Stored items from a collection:
· · · · · · ·

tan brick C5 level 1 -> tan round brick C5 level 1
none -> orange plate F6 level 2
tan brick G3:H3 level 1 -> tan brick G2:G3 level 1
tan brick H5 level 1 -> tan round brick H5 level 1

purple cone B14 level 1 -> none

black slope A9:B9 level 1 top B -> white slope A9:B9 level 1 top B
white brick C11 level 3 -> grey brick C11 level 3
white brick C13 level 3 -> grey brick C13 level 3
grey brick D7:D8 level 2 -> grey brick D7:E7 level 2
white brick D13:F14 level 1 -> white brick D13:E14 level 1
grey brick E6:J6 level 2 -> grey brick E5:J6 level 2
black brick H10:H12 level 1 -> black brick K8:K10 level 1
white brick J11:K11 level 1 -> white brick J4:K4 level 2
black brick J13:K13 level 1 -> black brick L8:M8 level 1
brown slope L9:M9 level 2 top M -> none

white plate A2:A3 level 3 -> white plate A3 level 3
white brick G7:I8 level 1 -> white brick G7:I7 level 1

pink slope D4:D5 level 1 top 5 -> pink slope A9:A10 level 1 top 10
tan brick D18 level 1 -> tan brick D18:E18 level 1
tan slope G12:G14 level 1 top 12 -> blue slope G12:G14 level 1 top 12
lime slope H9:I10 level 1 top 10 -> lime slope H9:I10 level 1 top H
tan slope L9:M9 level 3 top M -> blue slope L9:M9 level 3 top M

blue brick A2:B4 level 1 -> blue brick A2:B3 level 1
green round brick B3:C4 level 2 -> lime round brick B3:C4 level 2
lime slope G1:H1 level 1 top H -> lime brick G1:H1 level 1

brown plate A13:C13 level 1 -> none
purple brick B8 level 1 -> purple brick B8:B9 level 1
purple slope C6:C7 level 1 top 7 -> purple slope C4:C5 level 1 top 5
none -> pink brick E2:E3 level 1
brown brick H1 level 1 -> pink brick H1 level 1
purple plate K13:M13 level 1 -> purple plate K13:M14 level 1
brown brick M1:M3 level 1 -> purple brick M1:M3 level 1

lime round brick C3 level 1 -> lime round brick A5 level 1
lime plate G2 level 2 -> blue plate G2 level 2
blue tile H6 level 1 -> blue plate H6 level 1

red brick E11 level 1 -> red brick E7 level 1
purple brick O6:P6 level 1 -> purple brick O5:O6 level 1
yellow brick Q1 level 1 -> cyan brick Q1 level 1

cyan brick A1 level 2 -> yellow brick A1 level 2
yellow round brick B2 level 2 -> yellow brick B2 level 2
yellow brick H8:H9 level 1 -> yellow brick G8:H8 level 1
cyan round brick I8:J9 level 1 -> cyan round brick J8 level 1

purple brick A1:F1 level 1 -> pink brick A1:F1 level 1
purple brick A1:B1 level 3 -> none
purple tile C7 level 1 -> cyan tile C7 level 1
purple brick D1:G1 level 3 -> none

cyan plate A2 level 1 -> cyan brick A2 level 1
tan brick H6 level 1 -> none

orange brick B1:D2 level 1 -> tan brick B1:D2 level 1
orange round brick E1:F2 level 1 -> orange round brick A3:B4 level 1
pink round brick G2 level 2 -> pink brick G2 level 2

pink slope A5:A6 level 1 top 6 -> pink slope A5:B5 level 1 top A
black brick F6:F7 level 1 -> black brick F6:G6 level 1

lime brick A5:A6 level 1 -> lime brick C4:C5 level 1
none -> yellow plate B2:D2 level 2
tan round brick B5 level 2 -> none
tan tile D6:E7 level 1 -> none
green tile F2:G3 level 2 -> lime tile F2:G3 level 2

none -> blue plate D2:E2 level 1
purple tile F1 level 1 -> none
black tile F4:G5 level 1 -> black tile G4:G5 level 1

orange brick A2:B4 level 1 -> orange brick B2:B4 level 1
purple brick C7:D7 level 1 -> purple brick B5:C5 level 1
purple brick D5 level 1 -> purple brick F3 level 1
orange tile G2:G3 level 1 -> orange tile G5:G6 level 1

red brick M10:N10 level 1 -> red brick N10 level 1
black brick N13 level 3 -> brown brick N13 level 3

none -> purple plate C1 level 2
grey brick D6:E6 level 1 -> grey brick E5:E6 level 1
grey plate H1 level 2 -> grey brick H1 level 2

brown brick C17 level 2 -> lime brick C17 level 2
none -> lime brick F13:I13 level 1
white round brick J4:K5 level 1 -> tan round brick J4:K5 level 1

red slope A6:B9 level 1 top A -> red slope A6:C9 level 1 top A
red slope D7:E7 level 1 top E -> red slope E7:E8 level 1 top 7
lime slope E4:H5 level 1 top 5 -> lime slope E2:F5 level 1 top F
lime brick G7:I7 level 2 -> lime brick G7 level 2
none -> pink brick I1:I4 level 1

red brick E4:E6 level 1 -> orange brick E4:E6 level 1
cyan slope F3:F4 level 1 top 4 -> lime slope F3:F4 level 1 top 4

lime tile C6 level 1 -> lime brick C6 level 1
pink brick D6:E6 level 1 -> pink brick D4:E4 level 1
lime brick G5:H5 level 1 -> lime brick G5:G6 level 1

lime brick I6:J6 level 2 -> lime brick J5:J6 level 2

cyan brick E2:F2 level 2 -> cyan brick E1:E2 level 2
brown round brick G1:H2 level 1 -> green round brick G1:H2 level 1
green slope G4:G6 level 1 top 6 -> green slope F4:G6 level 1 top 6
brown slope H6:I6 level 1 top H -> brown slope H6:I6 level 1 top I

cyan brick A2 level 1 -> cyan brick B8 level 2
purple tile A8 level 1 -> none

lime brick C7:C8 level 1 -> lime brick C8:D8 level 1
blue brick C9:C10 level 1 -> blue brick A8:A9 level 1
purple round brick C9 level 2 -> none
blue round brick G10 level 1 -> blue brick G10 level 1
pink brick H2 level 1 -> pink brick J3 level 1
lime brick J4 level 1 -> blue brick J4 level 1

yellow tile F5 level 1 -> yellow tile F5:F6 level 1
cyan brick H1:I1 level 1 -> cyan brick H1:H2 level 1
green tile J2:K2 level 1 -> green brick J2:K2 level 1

· · · · · · ·

THE PROBLEM:
Of the entries above, repeat exactly the lines from the line with "purple brick B8 level" through the line with "orange round brick E1:F2", both of them included.

REPLY:
purple brick B8 level 1 -> purple brick B8:B9 level 1
purple slope C6:C7 level 1 top 7 -> purple slope C4:C5 level 1 top 5
none -> pink brick E2:E3 level 1
brown brick H1 level 1 -> pink brick H1 level 1
purple plate K13:M13 level 1 -> purple plate K13:M14 level 1
brown brick M1:M3 level 1 -> purple brick M1:M3 level 1

lime round brick C3 level 1 -> lime round brick A5 level 1
lime plate G2 level 2 -> blue plate G2 level 2
blue tile H6 level 1 -> blue plate H6 level 1

red brick E11 level 1 -> red brick E7 level 1
purple brick O6:P6 level 1 -> purple brick O5:O6 level 1
yellow brick Q1 level 1 -> cyan brick Q1 level 1

cyan brick A1 level 2 -> yellow brick A1 level 2
yellow round brick B2 level 2 -> yellow brick B2 level 2
yellow brick H8:H9 level 1 -> yellow brick G8:H8 level 1
cyan round brick I8:J9 level 1 -> cyan round brick J8 level 1

purple brick A1:F1 level 1 -> pink brick A1:F1 level 1
purple brick A1:B1 level 3 -> none
purple tile C7 level 1 -> cyan tile C7 level 1
purple brick D1:G1 level 3 -> none

cyan plate A2 level 1 -> cyan brick A2 level 1
tan brick H6 level 1 -> none

orange brick B1:D2 level 1 -> tan brick B1:D2 level 1
orange round brick E1:F2 level 1 -> orange round brick A3:B4 level 1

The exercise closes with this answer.